---- INFORMATION PROVIDED

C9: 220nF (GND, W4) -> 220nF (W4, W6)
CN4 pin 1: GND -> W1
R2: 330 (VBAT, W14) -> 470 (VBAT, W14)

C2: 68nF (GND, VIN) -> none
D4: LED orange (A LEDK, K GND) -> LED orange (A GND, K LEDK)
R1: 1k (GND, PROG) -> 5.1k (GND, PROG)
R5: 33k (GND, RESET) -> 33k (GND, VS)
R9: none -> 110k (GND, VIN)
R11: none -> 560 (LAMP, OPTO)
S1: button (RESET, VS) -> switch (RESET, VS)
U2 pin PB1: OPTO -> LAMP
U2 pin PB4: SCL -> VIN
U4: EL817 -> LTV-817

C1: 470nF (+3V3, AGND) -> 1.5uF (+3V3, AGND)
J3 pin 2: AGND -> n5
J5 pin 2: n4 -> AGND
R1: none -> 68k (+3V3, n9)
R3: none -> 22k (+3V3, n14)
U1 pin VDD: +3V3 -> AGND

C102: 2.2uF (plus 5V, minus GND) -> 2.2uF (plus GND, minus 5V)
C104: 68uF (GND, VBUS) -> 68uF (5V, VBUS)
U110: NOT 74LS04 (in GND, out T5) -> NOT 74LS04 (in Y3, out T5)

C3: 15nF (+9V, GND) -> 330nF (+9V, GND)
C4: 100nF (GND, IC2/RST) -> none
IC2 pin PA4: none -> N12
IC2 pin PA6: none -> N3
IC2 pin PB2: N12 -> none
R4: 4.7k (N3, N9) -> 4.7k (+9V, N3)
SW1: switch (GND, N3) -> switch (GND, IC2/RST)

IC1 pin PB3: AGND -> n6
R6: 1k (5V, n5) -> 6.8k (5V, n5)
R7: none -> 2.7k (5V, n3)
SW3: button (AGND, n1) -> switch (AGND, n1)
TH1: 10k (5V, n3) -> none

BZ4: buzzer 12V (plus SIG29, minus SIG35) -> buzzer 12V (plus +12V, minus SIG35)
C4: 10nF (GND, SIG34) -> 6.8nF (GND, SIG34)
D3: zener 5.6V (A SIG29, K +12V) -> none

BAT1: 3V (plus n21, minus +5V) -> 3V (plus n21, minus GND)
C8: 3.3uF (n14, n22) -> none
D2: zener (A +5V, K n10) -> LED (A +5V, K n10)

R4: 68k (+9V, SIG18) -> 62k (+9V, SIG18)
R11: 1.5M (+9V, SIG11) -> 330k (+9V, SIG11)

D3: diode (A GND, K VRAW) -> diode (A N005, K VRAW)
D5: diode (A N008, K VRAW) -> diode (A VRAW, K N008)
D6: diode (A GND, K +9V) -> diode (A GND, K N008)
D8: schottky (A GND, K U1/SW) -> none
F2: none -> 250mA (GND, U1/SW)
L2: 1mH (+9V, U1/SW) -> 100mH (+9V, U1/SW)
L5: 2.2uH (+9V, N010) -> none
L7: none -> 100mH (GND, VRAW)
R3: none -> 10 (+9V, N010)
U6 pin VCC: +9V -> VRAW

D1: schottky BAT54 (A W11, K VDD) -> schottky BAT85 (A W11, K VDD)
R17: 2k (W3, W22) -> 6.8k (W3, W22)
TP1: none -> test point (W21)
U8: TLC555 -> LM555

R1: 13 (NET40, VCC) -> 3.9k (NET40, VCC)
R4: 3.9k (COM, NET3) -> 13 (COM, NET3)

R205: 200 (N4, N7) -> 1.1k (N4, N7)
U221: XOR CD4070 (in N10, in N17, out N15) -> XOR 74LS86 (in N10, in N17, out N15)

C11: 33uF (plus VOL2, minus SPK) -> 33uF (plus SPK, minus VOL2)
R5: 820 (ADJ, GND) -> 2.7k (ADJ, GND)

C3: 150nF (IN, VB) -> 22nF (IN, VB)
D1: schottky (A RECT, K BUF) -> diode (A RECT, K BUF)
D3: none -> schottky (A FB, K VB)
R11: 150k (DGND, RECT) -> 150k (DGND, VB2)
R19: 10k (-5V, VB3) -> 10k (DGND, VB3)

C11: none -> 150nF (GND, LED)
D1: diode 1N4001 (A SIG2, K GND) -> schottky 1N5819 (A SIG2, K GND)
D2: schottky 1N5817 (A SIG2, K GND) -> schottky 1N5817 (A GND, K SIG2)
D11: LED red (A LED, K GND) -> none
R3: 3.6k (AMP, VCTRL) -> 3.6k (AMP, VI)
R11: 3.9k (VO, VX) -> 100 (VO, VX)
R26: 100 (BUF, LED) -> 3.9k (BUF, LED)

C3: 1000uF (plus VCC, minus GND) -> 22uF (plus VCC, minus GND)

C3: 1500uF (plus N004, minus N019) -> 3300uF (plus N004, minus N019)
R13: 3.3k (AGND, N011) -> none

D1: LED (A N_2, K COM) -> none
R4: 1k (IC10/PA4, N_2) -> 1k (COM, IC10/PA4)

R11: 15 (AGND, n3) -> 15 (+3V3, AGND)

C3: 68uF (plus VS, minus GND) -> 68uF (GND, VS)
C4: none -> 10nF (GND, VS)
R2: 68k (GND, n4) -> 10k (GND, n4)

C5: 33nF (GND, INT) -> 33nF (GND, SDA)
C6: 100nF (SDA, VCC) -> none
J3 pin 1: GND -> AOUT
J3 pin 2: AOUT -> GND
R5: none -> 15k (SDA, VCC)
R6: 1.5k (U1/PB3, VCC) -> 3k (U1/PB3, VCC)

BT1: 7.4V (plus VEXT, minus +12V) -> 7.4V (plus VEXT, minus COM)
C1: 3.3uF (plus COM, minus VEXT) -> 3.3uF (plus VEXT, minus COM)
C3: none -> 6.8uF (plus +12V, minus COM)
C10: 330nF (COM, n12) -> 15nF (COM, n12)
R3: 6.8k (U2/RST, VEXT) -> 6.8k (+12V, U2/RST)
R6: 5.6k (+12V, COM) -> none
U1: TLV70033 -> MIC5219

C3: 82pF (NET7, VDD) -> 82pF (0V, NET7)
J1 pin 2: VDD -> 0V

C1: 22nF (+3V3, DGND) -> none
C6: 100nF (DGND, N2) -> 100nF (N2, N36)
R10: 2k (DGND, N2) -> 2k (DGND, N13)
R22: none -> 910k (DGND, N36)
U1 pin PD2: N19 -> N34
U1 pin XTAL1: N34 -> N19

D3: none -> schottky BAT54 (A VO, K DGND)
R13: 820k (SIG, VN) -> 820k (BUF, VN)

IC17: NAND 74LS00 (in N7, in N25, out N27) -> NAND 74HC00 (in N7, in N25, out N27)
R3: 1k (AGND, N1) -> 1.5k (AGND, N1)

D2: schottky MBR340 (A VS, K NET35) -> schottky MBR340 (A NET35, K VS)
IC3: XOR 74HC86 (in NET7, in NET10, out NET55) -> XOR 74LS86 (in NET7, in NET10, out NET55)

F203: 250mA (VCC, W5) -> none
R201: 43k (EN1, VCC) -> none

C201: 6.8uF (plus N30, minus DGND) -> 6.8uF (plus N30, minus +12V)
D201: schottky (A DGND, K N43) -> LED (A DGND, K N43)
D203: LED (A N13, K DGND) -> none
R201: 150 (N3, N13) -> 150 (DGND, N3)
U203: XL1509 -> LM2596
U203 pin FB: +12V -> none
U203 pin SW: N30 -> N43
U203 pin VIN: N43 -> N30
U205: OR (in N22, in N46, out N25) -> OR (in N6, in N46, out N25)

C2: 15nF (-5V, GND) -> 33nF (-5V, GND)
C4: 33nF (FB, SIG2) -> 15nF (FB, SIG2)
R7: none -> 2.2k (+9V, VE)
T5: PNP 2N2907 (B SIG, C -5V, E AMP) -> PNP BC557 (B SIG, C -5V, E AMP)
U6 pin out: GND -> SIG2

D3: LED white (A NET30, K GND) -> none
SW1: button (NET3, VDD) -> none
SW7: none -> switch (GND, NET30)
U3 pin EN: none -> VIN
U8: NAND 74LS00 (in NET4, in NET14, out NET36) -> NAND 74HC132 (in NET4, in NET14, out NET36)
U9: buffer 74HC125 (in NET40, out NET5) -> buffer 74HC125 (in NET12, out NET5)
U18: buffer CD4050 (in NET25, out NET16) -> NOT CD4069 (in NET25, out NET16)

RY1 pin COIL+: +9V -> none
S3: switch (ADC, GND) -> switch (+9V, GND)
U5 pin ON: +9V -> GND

--------

All lines above from the one with "R5: none -> 15k (SDA, VCC)" to the one with "D3: none -> schottky BAT54 (A VO, K DGND)", inclusive, should be copied exactly, and no other lines.

R5: none -> 15k (SDA, VCC)
R6: 1.5k (U1/PB3, VCC) -> 3k (U1/PB3, VCC)

BT1: 7.4V (plus VEXT, minus +12V) -> 7.4V (plus VEXT, minus COM)
C1: 3.3uF (plus COM, minus VEXT) -> 3.3uF (plus VEXT, minus COM)
C3: none -> 6.8uF (plus +12V, minus COM)
C10: 330nF (COM, n12) -> 15nF (COM, n12)
R3: 6.8k (U2/RST, VEXT) -> 6.8k (+12V, U2/RST)
R6: 5.6k (+12V, COM) -> none
U1: TLV70033 -> MIC5219

C3: 82pF (NET7, VDD) -> 82pF (0V, NET7)
J1 pin 2: VDD -> 0V

C1: 22nF (+3V3, DGND) -> none
C6: 100nF (DGND, N2) -> 100nF (N2, N36)
R10: 2k (DGND, N2) -> 2k (DGND, N13)
R22: none -> 910k (DGND, N36)
U1 pin PD2: N19 -> N34
U1 pin XTAL1: N34 -> N19

D3: none -> schottky BAT54 (A VO, K DGND)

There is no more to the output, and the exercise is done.